WHAT TO WORK ON:
Lift out all lines below that contain "relocated".

--- RECORDED INFORMATION Enclosed Below ---

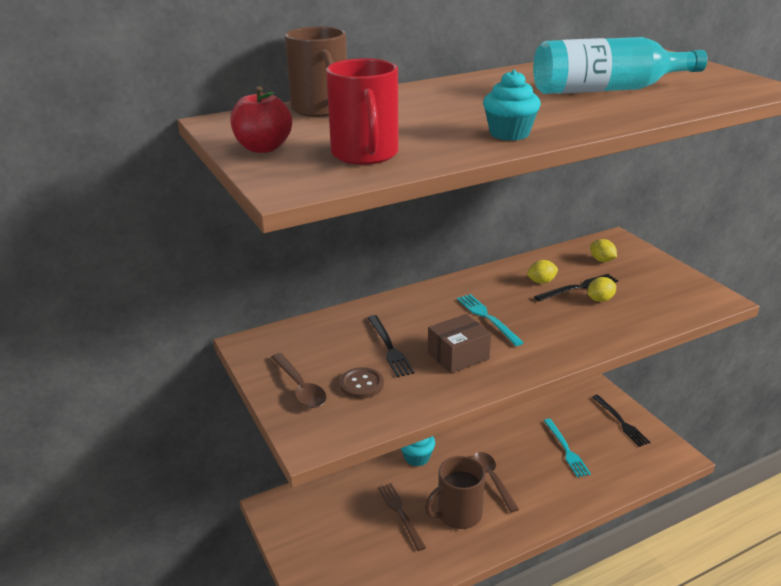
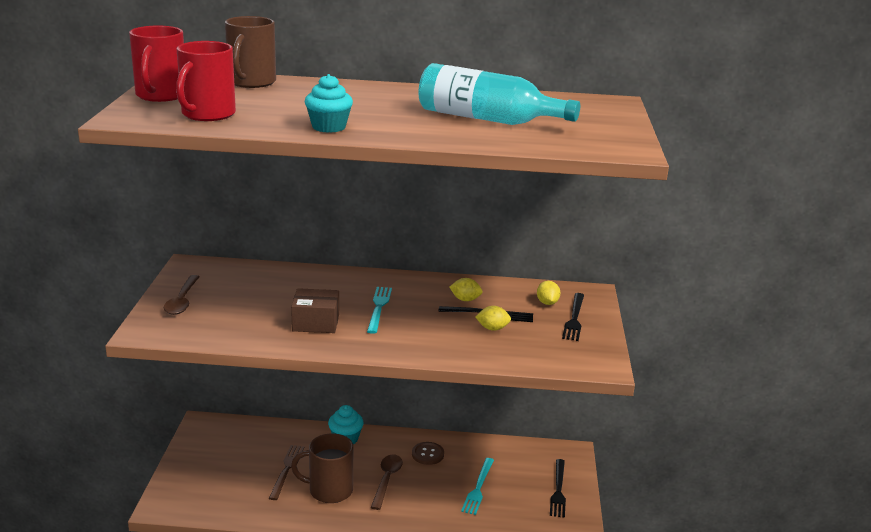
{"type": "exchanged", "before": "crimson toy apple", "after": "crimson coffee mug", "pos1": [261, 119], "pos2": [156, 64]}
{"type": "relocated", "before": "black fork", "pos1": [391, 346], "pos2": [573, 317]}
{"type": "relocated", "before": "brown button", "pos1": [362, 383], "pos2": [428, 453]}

--- End of Enclosed RECORDED INFORMATION ---

ANSWER FOR THIS EXERCISE:
{"type": "relocated", "before": "black fork", "pos1": [391, 346], "pos2": [573, 317]}
{"type": "relocated", "before": "brown button", "pos1": [362, 383], "pos2": [428, 453]}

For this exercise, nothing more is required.